- REQUIRED WORK -
Your answer must be an exact transcription of the data, with every picture omitted.

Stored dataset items

------------------------------------------------------------------------

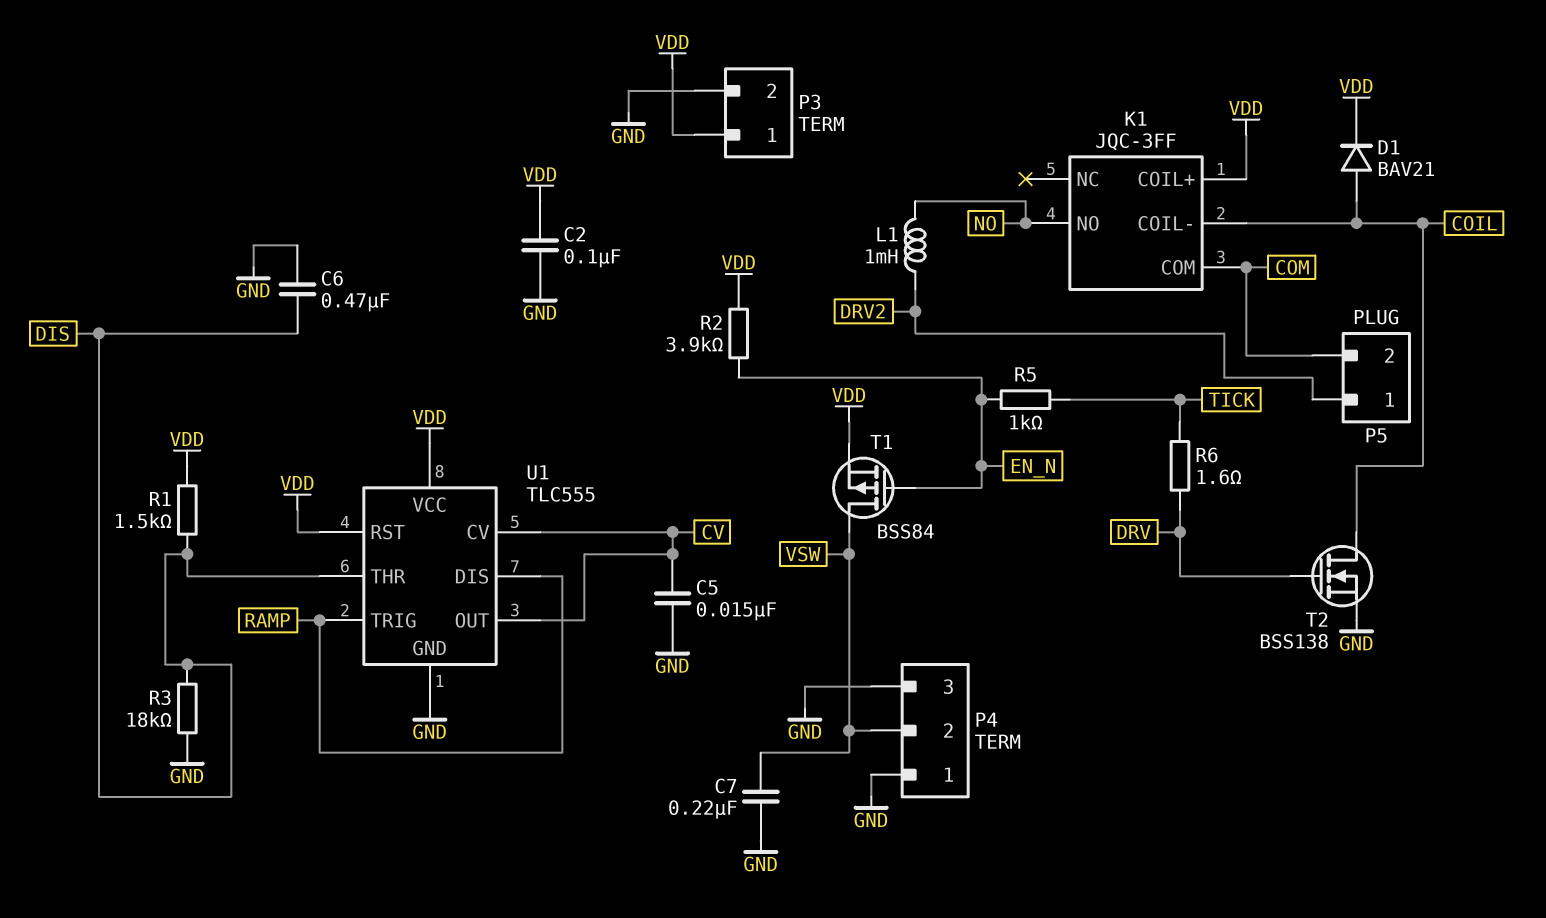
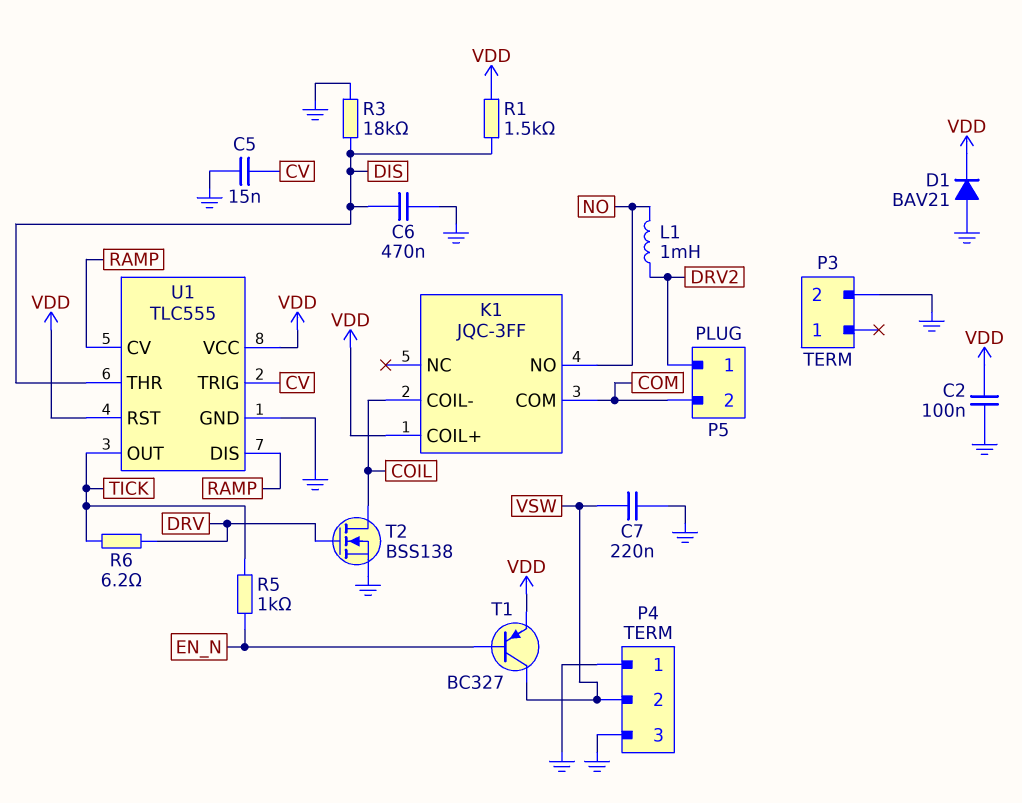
D1: diode BAV21 (A COIL, K VDD) -> diode BAV21 (A GND, K VDD)
P3 pin 1: VDD -> none
R2: 3.9k (EN_N, VDD) -> none
R6: 1.6 (DRV, TICK) -> 6.2 (DRV, TICK)
T1: PMOS BSS84 (G EN_N, D VSW, S VDD) -> PNP BC327 (B EN_N, C VSW, E VDD)
U1 pin CV: CV -> RAMP
U1 pin OUT: CV -> TICK
U1 pin TRIG: RAMP -> CV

------------------------------------------------------------------------

- EXERCISE ANSWER -
D1: diode BAV21 (A COIL, K VDD) -> diode BAV21 (A GND, K VDD)
P3 pin 1: VDD -> none
R2: 3.9k (EN_N, VDD) -> none
R6: 1.6 (DRV, TICK) -> 6.2 (DRV, TICK)
T1: PMOS BSS84 (G EN_N, D VSW, S VDD) -> PNP BC327 (B EN_N, C VSW, E VDD)
U1 pin CV: CV -> RAMP
U1 pin OUT: CV -> TICK
U1 pin TRIG: RAMP -> CV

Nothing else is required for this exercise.